◆ AIM OF THE TASK ◆
Omit images. Retype all entries verbatim.

(Recorded data)
━━━━━━━━━━━━━━━━
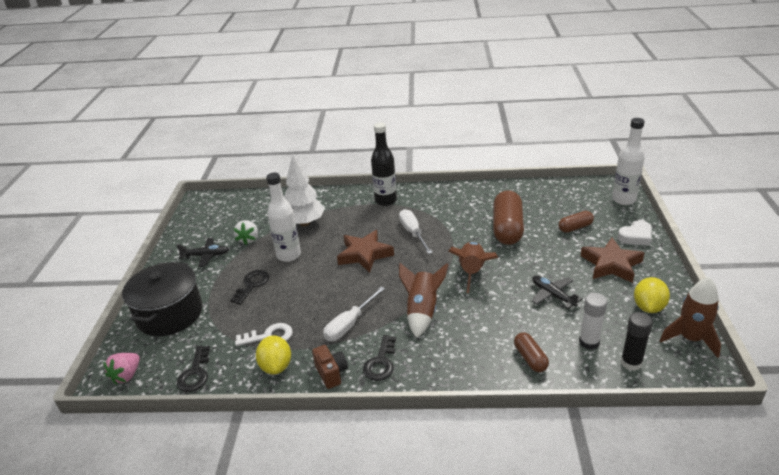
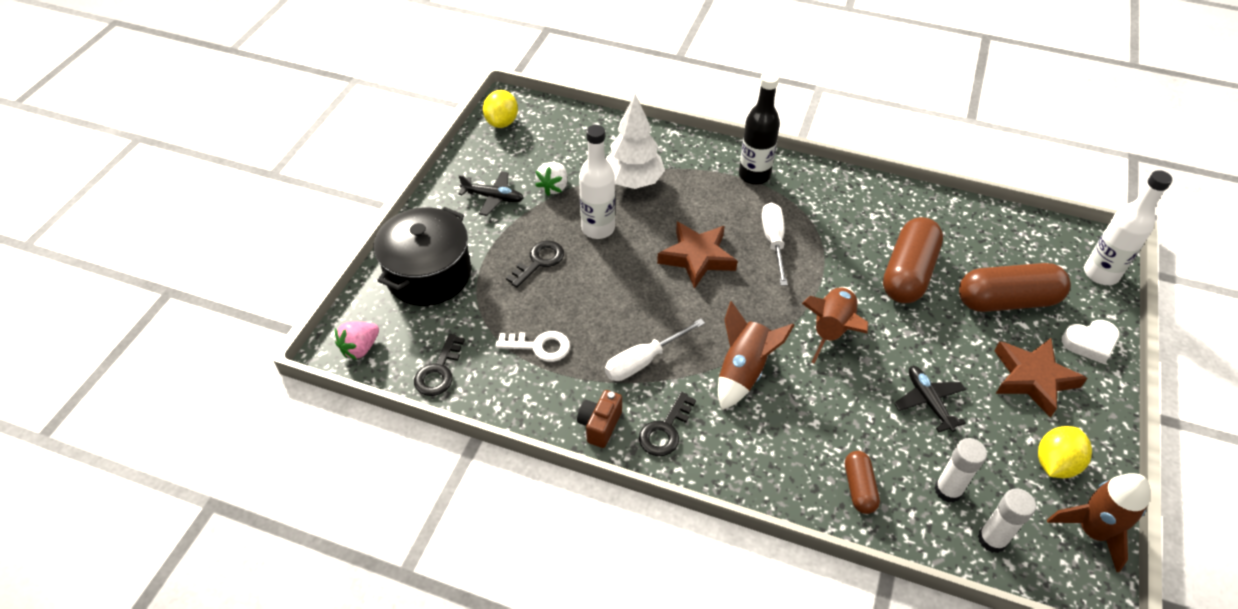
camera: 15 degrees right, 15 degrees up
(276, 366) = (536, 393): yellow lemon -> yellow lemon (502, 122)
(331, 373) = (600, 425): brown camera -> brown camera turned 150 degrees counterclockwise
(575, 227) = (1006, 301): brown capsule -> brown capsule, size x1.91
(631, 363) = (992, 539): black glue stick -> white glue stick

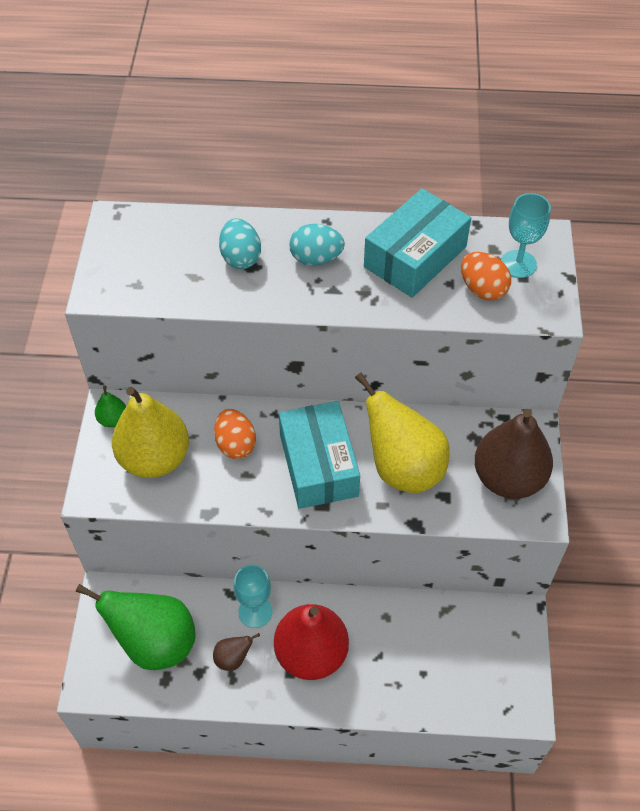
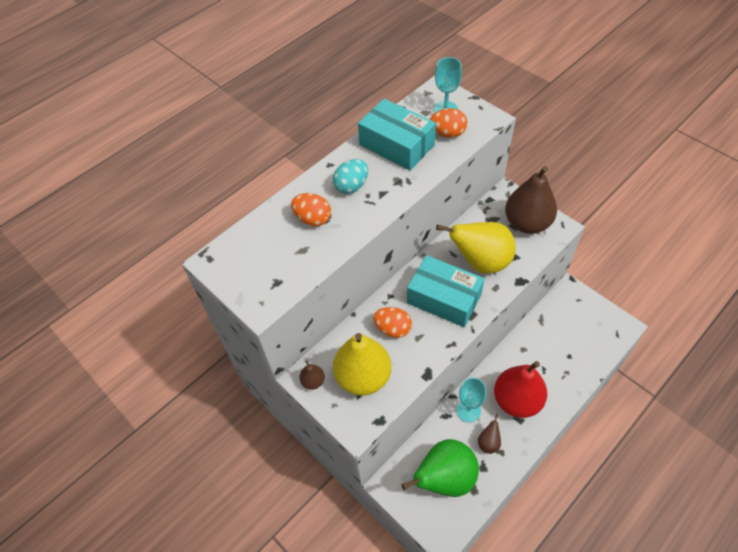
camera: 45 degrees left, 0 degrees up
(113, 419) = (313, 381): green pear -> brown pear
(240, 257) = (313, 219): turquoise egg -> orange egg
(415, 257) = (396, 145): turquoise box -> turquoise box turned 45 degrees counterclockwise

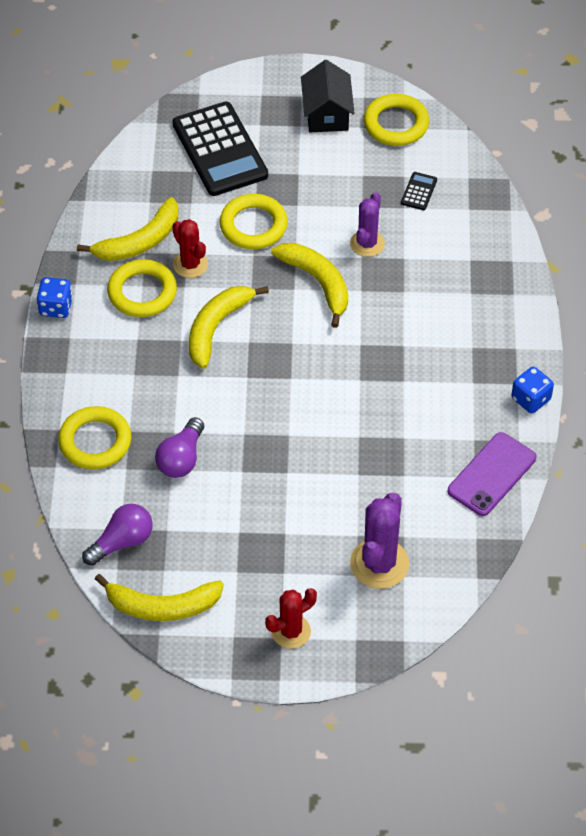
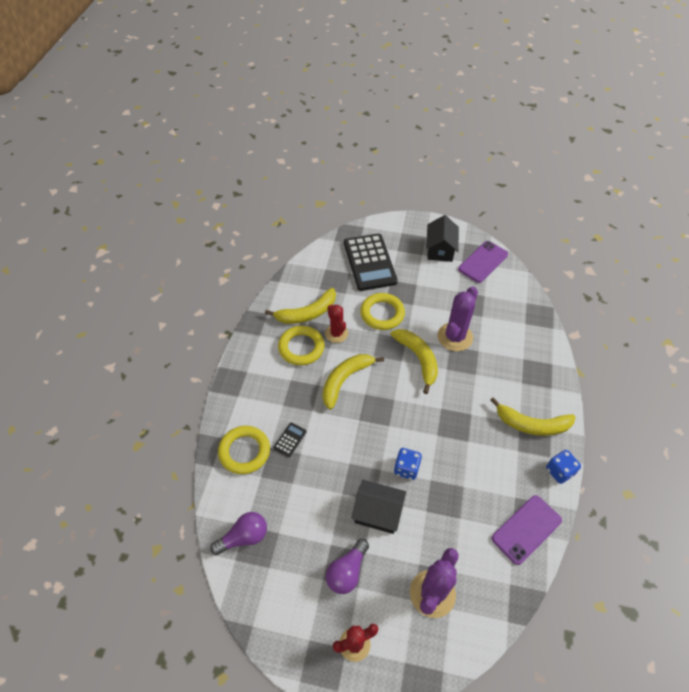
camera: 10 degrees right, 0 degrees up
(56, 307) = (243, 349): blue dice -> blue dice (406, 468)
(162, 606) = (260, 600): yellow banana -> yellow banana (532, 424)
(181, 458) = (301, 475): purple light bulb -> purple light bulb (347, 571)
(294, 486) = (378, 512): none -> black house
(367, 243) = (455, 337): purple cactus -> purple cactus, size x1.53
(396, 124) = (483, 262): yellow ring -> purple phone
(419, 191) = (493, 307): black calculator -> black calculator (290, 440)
━━━━━━━━━━━━━━━━
◆ WRITTEN RESPONSE ◆
camera: 15 degrees right, 15 degrees up
(276, 366) = (536, 393): yellow lemon -> yellow lemon (502, 122)
(331, 373) = (600, 425): brown camera -> brown camera turned 150 degrees counterclockwise
(575, 227) = (1006, 301): brown capsule -> brown capsule, size x1.91
(631, 363) = (992, 539): black glue stick -> white glue stick

camera: 45 degrees left, 0 degrees up
(113, 419) = (313, 381): green pear -> brown pear
(240, 257) = (313, 219): turquoise egg -> orange egg
(415, 257) = (396, 145): turquoise box -> turquoise box turned 45 degrees counterclockwise

camera: 10 degrees right, 0 degrees up
(56, 307) = (243, 349): blue dice -> blue dice (406, 468)
(162, 606) = (260, 600): yellow banana -> yellow banana (532, 424)
(181, 458) = (301, 475): purple light bulb -> purple light bulb (347, 571)
(294, 486) = (378, 512): none -> black house
(367, 243) = (455, 337): purple cactus -> purple cactus, size x1.53
(396, 124) = (483, 262): yellow ring -> purple phone
(419, 191) = (493, 307): black calculator -> black calculator (290, 440)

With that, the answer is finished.